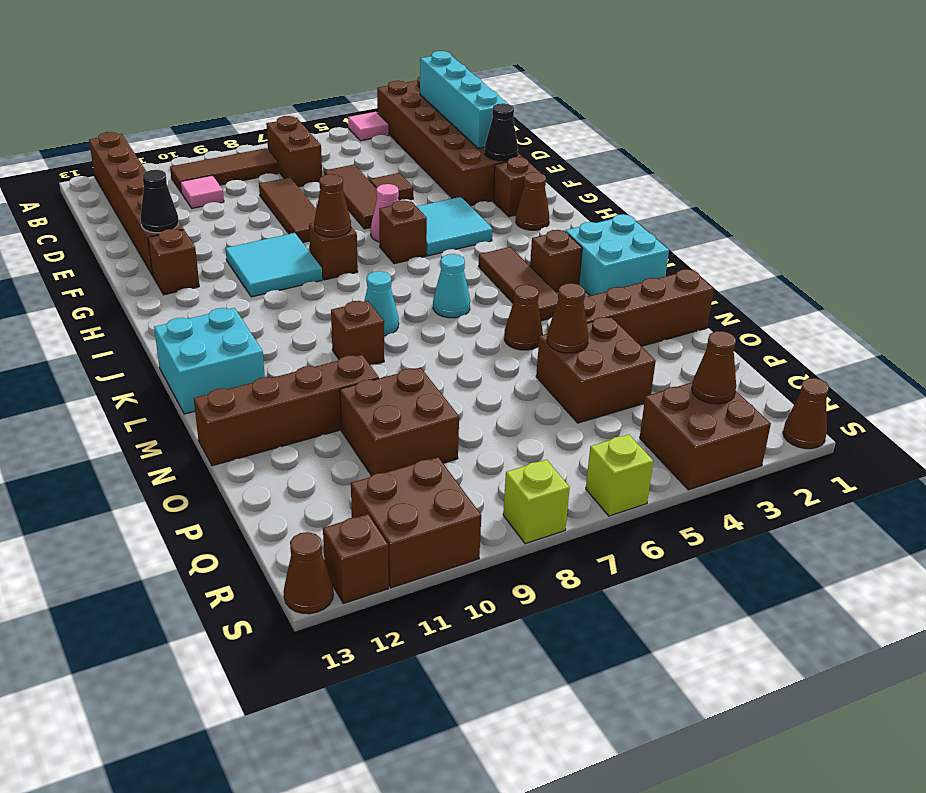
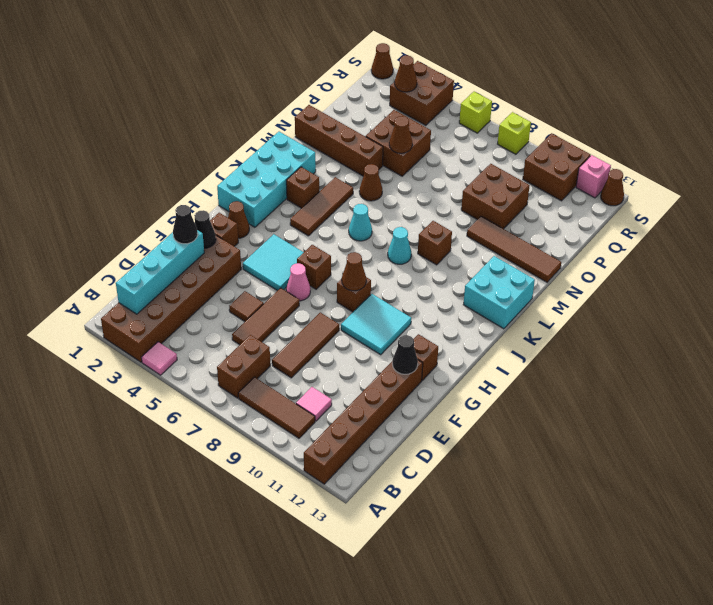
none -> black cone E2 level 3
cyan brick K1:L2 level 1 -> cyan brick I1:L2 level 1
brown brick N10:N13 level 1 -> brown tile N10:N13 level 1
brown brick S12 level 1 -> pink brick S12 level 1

************

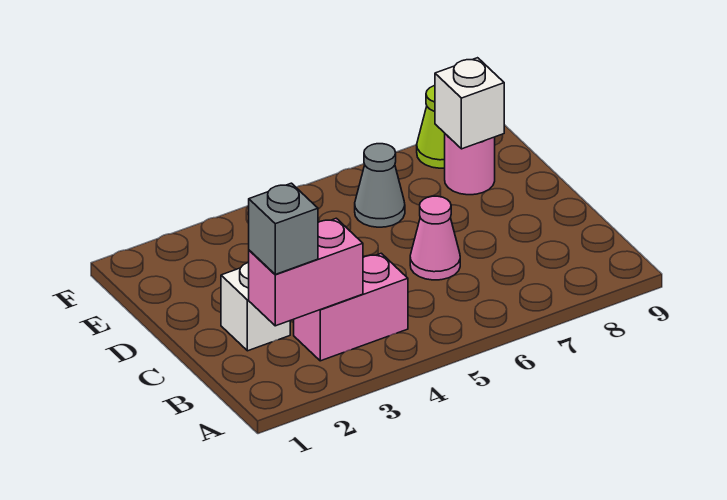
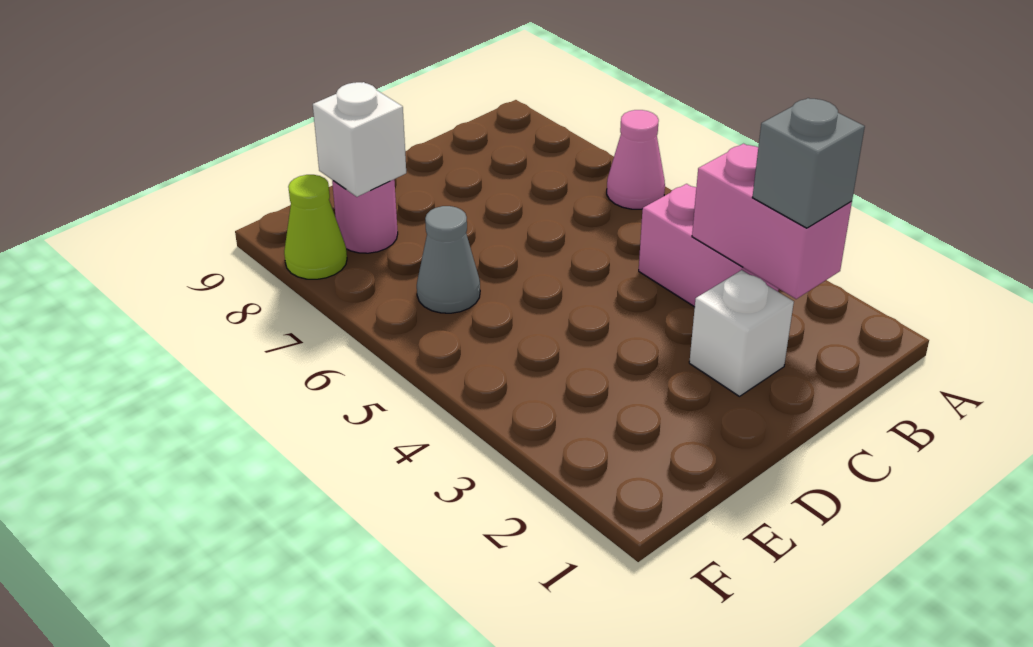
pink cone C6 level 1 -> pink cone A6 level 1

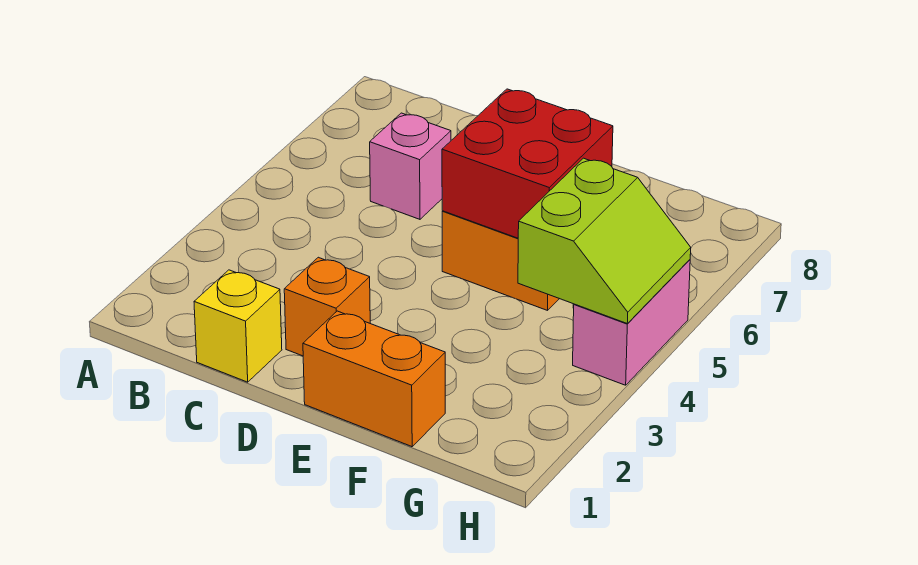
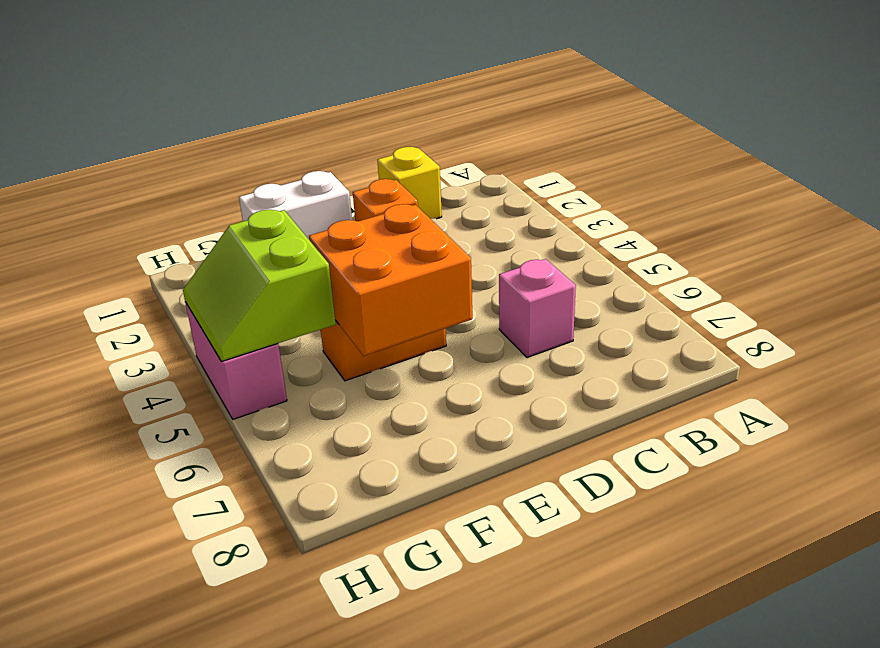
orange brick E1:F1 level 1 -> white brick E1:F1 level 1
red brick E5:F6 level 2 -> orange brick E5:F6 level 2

************

Task directions: For each line of the material that contains the word "cone", make a copy.

Result of the task:
none -> black cone E2 level 3
pink cone C6 level 1 -> pink cone A6 level 1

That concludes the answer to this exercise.